WORK INSTRUCTIONS: With the line containing "(134, 248) = (153, 116): red" as the starting point, output the remaining lines of the data exactly as they are, through the last.

Object state change records:
________________

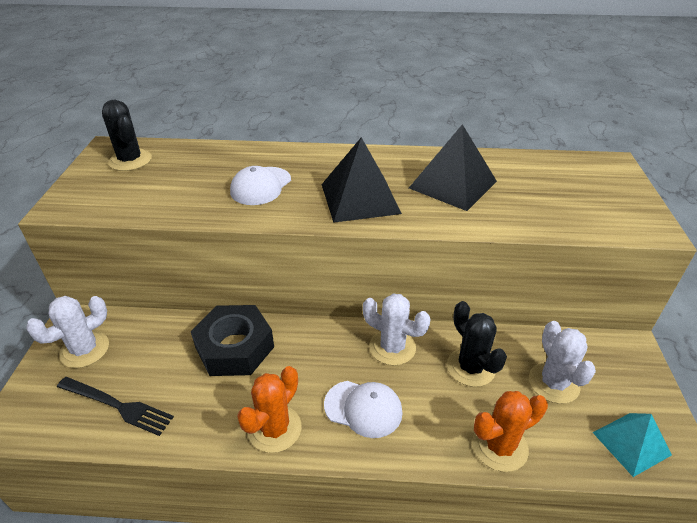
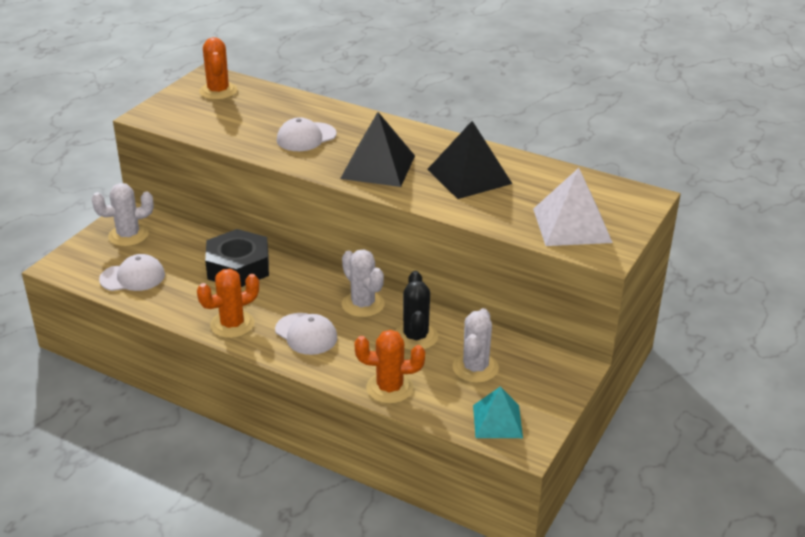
camera: 25 degrees right, 5 degrees down
(117, 406) = (133, 277): black fork -> white cap
(130, 160) = (218, 91): black cactus -> orange cactus
(591, 208) = (571, 225): none -> white pyramid

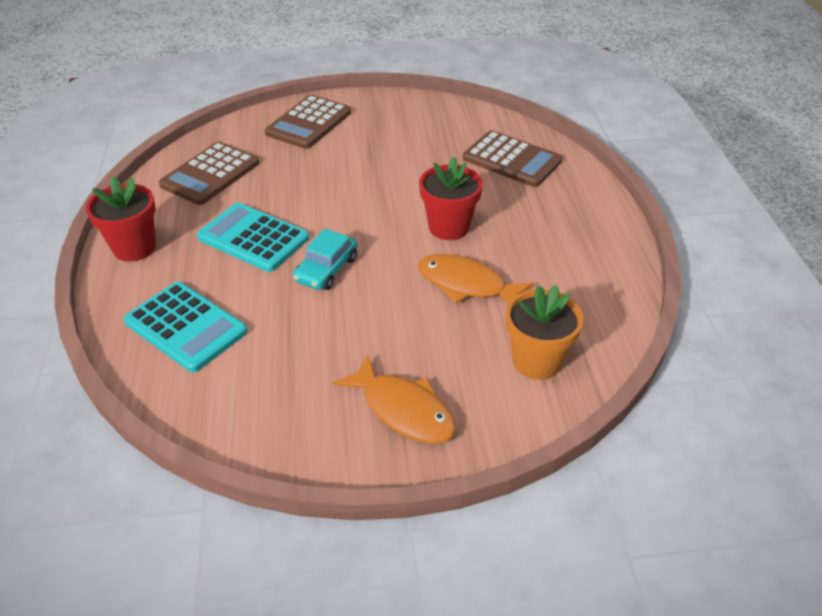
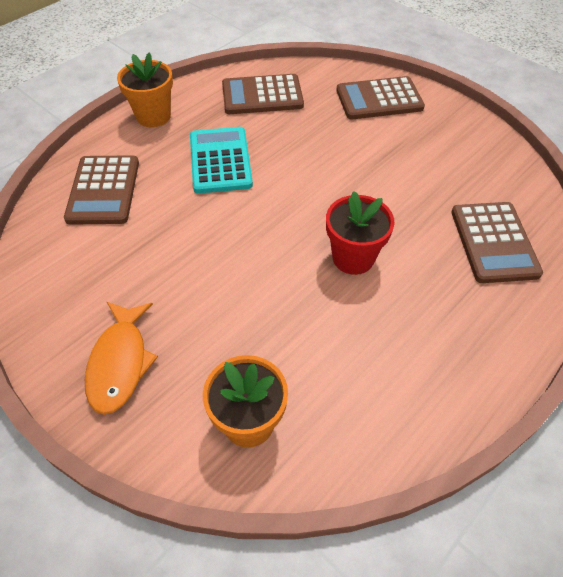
camera: 50 degrees right, 10 degrees up
(134, 248) = (153, 116): red flower pot -> orange flower pot
(185, 327) = (103, 190): turquoise calculator -> brown calculator
(326, 269) = (227, 219): turquoise car -> none
(466, 284) = (295, 314): orange fish -> none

________________

ANSWER BOX:
(134, 248) = (153, 116): red flower pot -> orange flower pot
(185, 327) = (103, 190): turquoise calculator -> brown calculator
(326, 269) = (227, 219): turquoise car -> none
(466, 284) = (295, 314): orange fish -> none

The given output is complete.